[Items from a data source]
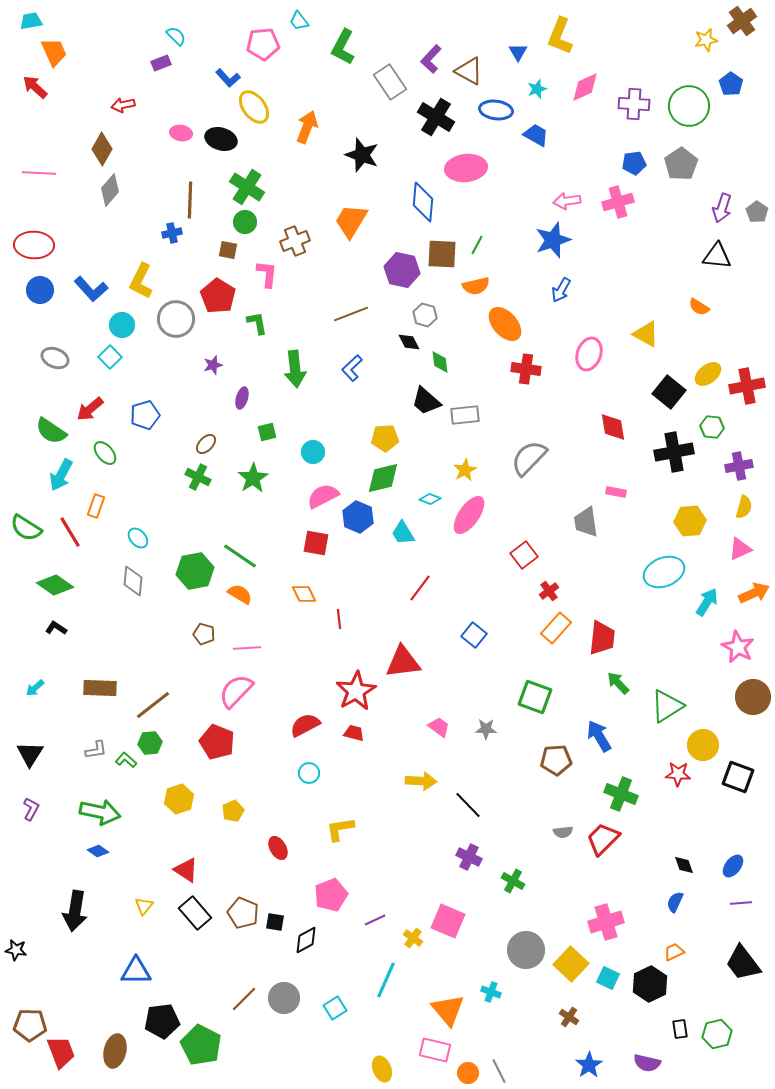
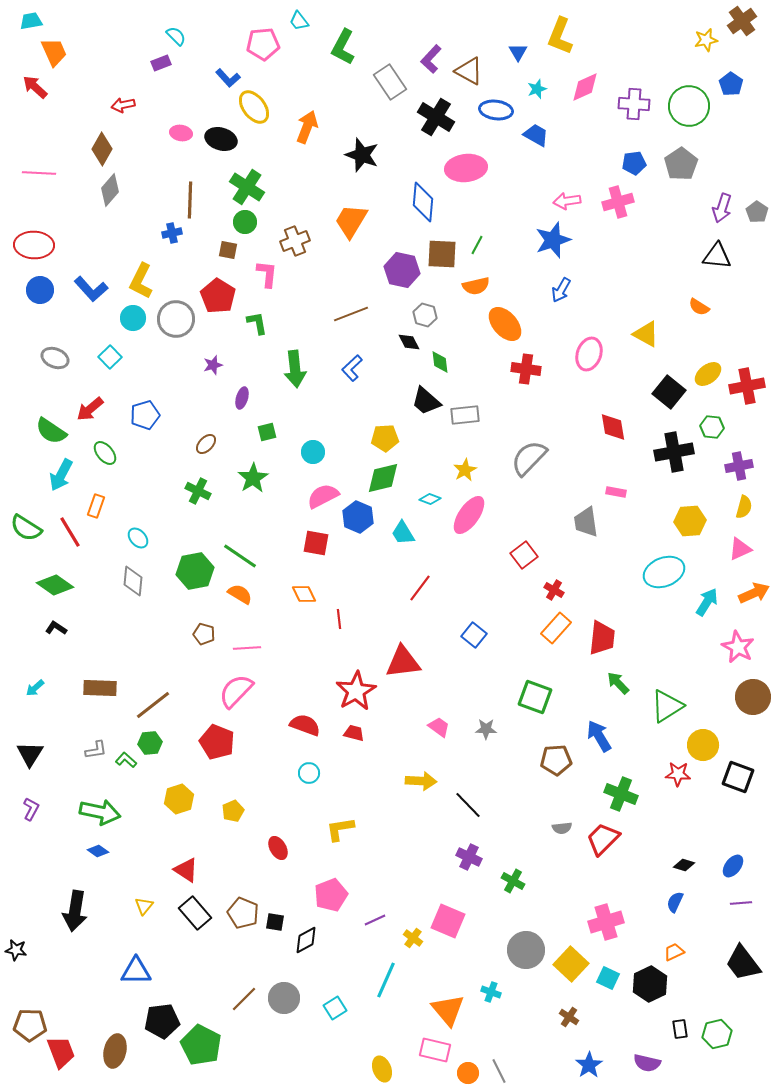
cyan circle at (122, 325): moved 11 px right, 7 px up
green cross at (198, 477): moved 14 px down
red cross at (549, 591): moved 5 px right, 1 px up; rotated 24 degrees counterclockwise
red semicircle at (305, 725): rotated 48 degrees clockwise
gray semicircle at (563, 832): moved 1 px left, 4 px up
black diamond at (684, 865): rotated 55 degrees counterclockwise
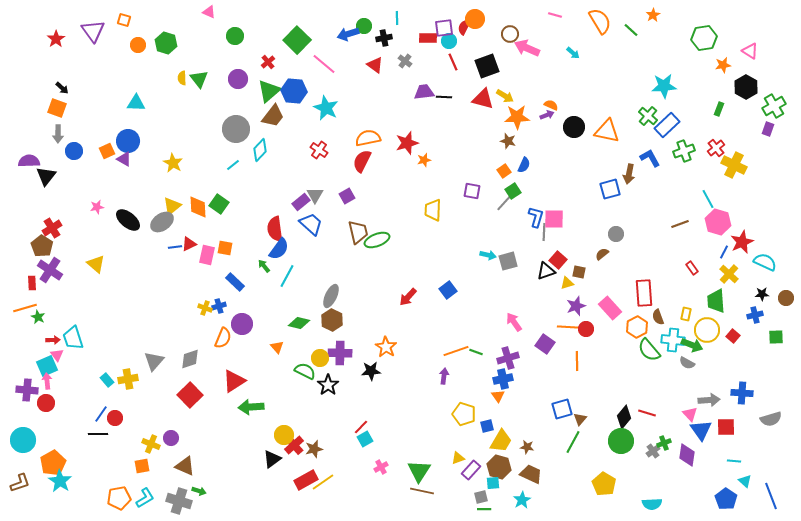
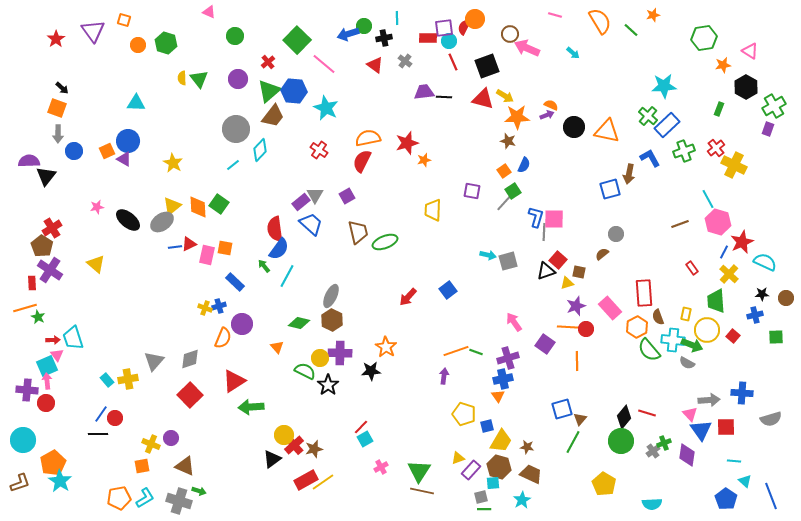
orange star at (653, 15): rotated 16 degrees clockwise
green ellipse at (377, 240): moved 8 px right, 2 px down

> Goal of the exercise: Full transcription without images: please go through the records and repeat them exactly.

> Output:
cyan circle at (122, 325): moved 11 px right, 7 px up
green cross at (198, 477): moved 14 px down
red cross at (549, 591): moved 5 px right, 1 px up; rotated 24 degrees counterclockwise
red semicircle at (305, 725): rotated 48 degrees clockwise
gray semicircle at (563, 832): moved 1 px left, 4 px up
black diamond at (684, 865): rotated 55 degrees counterclockwise
orange star at (653, 15): rotated 16 degrees clockwise
green ellipse at (377, 240): moved 8 px right, 2 px down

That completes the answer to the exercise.